------ Given data

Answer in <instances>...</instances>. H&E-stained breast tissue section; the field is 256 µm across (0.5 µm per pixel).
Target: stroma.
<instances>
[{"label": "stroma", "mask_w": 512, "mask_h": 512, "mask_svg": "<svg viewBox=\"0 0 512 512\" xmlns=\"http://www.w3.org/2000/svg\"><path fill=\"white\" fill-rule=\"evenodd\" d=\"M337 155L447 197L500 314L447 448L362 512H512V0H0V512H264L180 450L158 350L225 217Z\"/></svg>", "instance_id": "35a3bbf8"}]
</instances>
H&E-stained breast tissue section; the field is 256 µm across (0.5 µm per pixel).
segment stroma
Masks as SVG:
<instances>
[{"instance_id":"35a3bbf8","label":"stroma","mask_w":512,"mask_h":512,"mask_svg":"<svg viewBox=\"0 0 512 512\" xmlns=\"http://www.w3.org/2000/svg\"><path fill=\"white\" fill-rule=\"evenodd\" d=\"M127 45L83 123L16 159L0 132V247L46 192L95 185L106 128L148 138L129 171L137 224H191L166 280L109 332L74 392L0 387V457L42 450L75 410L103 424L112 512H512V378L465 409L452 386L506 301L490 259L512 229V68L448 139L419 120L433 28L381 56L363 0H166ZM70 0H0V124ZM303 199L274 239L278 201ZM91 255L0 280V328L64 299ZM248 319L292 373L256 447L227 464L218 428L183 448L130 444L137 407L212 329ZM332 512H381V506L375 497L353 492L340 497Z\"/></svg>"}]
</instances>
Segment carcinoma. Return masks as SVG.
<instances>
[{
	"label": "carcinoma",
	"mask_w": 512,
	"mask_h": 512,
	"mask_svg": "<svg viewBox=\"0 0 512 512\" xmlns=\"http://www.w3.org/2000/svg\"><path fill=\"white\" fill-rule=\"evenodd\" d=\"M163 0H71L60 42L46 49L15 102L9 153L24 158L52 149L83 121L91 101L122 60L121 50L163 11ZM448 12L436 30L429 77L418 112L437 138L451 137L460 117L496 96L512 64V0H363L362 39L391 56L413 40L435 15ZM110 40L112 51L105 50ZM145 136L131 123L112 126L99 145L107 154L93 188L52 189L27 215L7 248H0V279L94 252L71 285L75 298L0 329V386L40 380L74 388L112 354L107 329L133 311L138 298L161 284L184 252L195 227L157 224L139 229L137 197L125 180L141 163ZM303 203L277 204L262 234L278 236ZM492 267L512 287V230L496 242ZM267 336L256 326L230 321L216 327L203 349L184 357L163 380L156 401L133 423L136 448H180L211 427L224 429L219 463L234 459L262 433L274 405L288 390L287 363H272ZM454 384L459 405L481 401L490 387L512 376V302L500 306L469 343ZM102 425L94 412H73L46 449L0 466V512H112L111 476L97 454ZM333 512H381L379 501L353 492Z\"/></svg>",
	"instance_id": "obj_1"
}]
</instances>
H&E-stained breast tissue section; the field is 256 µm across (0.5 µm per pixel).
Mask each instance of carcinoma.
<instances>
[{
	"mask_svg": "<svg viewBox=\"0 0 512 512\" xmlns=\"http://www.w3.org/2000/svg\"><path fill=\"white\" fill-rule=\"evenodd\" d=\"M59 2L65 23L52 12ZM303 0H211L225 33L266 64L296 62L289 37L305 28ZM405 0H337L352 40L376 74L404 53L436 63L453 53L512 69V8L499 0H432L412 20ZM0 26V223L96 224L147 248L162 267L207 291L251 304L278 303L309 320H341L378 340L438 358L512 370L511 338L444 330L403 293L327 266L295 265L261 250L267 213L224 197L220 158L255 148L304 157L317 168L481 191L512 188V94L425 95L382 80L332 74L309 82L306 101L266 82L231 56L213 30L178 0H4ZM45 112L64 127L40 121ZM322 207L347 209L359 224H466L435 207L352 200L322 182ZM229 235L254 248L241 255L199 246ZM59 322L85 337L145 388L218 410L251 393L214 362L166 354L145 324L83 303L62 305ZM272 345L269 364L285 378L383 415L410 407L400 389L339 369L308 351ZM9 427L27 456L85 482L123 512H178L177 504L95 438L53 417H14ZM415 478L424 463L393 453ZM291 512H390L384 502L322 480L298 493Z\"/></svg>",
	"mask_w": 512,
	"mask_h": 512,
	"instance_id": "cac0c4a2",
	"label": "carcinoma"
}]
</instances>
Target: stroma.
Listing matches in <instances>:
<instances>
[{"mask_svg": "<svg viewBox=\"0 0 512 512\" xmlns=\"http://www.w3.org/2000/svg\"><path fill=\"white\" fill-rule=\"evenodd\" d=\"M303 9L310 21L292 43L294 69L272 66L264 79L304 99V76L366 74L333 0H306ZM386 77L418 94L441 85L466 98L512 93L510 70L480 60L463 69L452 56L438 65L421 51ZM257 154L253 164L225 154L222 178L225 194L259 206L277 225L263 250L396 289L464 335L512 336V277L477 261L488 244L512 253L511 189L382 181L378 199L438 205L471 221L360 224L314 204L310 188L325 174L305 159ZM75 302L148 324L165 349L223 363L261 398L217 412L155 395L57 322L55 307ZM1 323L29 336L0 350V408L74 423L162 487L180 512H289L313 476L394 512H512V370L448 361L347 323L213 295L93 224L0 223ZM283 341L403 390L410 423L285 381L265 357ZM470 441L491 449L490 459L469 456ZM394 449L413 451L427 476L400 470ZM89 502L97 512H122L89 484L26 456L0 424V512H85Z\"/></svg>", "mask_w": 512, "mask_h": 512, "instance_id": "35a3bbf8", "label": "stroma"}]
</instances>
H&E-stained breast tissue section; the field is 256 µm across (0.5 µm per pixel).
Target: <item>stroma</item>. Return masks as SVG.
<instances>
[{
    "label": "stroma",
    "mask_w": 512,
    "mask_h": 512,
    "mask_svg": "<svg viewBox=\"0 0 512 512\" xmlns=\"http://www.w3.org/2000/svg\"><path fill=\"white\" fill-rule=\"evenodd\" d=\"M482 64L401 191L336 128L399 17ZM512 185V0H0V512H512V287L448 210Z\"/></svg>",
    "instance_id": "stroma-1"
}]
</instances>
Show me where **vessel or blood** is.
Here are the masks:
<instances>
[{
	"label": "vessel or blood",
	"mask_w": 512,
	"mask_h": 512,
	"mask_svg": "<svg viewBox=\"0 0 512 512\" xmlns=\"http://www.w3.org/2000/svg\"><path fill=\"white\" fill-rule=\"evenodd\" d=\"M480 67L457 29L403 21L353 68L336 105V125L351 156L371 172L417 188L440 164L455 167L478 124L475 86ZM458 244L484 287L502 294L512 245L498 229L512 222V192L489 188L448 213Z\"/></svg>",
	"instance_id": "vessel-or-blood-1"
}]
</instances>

------------

### Task instructions
Your task is to repeat every line exactly.

### Written reply
Answer in <instances>...</instances>. H&E-stained breast tissue section; the field is 256 µm across (0.5 µm per pixel).
Target: stroma.
<instances>
[{"label": "stroma", "mask_w": 512, "mask_h": 512, "mask_svg": "<svg viewBox=\"0 0 512 512\" xmlns=\"http://www.w3.org/2000/svg\"><path fill=\"white\" fill-rule=\"evenodd\" d=\"M337 155L447 197L500 314L447 448L362 512H512V0H0V512H264L180 450L158 350L225 217Z\"/></svg>", "instance_id": "35a3bbf8"}]
</instances>
H&E-stained breast tissue section; the field is 256 µm across (0.5 µm per pixel).
segment stroma
Masks as SVG:
<instances>
[{"instance_id":"35a3bbf8","label":"stroma","mask_w":512,"mask_h":512,"mask_svg":"<svg viewBox=\"0 0 512 512\" xmlns=\"http://www.w3.org/2000/svg\"><path fill=\"white\" fill-rule=\"evenodd\" d=\"M127 45L83 123L16 159L0 132V247L46 192L95 185L106 128L148 138L129 171L137 224H191L166 280L109 332L74 392L0 387V457L42 450L75 410L103 424L112 512H512V378L465 409L452 386L506 301L490 259L512 229V68L448 139L419 120L433 28L381 56L363 0H166ZM70 0H0V124ZM303 199L274 239L278 201ZM91 255L0 280V328L64 299ZM248 319L292 373L256 447L227 464L218 428L183 448L130 444L137 407L212 329ZM332 512H381V506L375 497L353 492L340 497Z\"/></svg>"}]
</instances>
Segment carcinoma. Return masks as SVG.
<instances>
[{
	"label": "carcinoma",
	"mask_w": 512,
	"mask_h": 512,
	"mask_svg": "<svg viewBox=\"0 0 512 512\" xmlns=\"http://www.w3.org/2000/svg\"><path fill=\"white\" fill-rule=\"evenodd\" d=\"M163 0H71L60 42L46 49L15 102L9 153L24 158L52 149L83 121L91 101L122 60L121 50L163 11ZM448 12L436 30L429 77L418 112L437 138L451 137L460 117L496 96L512 64V0H363L362 39L391 56L413 40L435 15ZM110 40L112 51L105 50ZM145 136L131 123L112 126L99 145L107 154L93 188L52 189L27 215L7 248H0V279L94 252L71 285L75 298L0 329V386L40 380L74 388L112 354L107 329L133 311L138 298L161 284L184 252L195 227L157 224L139 229L137 197L125 180L141 163ZM303 203L277 204L262 234L278 236ZM492 267L512 287V230L496 242ZM267 336L256 326L230 321L216 327L203 349L184 357L163 380L156 401L133 423L136 448H180L211 427L224 429L219 463L234 459L262 433L274 405L288 390L287 363H272ZM454 384L459 405L481 401L490 387L512 376V302L500 306L469 343ZM102 425L94 412H73L46 449L0 466V512H112L111 476L97 454ZM333 512H381L379 501L353 492Z\"/></svg>",
	"instance_id": "obj_1"
}]
</instances>
H&E-stained breast tissue section; the field is 256 µm across (0.5 µm per pixel).
Mask each instance of carcinoma.
<instances>
[{
	"mask_svg": "<svg viewBox=\"0 0 512 512\" xmlns=\"http://www.w3.org/2000/svg\"><path fill=\"white\" fill-rule=\"evenodd\" d=\"M59 2L65 23L52 12ZM303 0H211L225 33L266 64L296 62L289 37L305 28ZM405 0H337L352 40L376 74L404 53L436 63L453 53L512 69V8L499 0H432L412 20ZM0 26V223L96 224L147 248L162 267L207 291L251 304L278 303L309 320H341L378 340L438 358L512 370L511 338L444 330L403 293L327 266L295 265L261 250L267 213L224 197L220 158L255 148L304 157L317 168L481 191L512 188V94L425 95L382 80L332 74L309 82L306 101L266 82L231 56L213 30L178 0H4ZM45 112L64 127L40 121ZM322 207L347 209L359 224H466L435 207L352 200L322 182ZM229 235L254 248L241 255L199 246ZM59 322L85 337L145 388L218 410L251 393L214 362L166 354L145 324L83 303L62 305ZM272 345L269 364L285 378L383 415L410 407L400 389L339 369L308 351ZM9 427L27 456L85 482L123 512H178L177 504L95 438L53 417H14ZM415 478L424 463L393 453ZM291 512H390L384 502L322 480L298 493Z\"/></svg>",
	"mask_w": 512,
	"mask_h": 512,
	"instance_id": "cac0c4a2",
	"label": "carcinoma"
}]
</instances>
Target: stroma.
Listing matches in <instances>:
<instances>
[{"mask_svg": "<svg viewBox=\"0 0 512 512\" xmlns=\"http://www.w3.org/2000/svg\"><path fill=\"white\" fill-rule=\"evenodd\" d=\"M303 9L310 21L292 43L294 69L272 66L264 79L304 99V76L366 74L333 0H306ZM386 77L418 94L441 85L466 98L512 93L510 70L480 60L463 69L452 56L438 65L421 51ZM257 154L253 164L225 154L222 178L225 194L259 206L277 225L263 250L396 289L464 335L512 336V277L477 261L488 244L512 253L511 189L382 181L378 199L438 205L471 221L360 224L314 204L310 188L325 174L305 159ZM75 302L148 324L165 349L223 363L261 398L217 412L155 395L57 322L55 307ZM1 323L29 336L0 350V408L74 423L162 487L180 512H289L313 476L394 512H512V370L448 361L347 323L213 295L93 224L0 223ZM283 341L403 390L410 423L285 381L265 357ZM470 441L491 449L490 459L469 456ZM394 449L413 451L427 476L400 470ZM89 502L97 512H122L89 484L26 456L0 424V512H85Z\"/></svg>", "mask_w": 512, "mask_h": 512, "instance_id": "35a3bbf8", "label": "stroma"}]
</instances>
H&E-stained breast tissue section; the field is 256 µm across (0.5 µm per pixel).
Target: <item>stroma</item>. Return masks as SVG.
<instances>
[{
    "label": "stroma",
    "mask_w": 512,
    "mask_h": 512,
    "mask_svg": "<svg viewBox=\"0 0 512 512\" xmlns=\"http://www.w3.org/2000/svg\"><path fill=\"white\" fill-rule=\"evenodd\" d=\"M482 64L401 191L336 128L399 17ZM512 185V0H0V512H512V287L448 210Z\"/></svg>",
    "instance_id": "stroma-1"
}]
</instances>
Show me where **vessel or blood** is.
Here are the masks:
<instances>
[{
	"label": "vessel or blood",
	"mask_w": 512,
	"mask_h": 512,
	"mask_svg": "<svg viewBox=\"0 0 512 512\" xmlns=\"http://www.w3.org/2000/svg\"><path fill=\"white\" fill-rule=\"evenodd\" d=\"M480 67L457 29L403 21L353 68L336 105V125L351 156L371 172L417 188L440 164L455 167L478 124L475 86ZM458 244L484 287L502 294L512 245L498 229L512 222V192L489 188L448 213Z\"/></svg>",
	"instance_id": "vessel-or-blood-1"
}]
</instances>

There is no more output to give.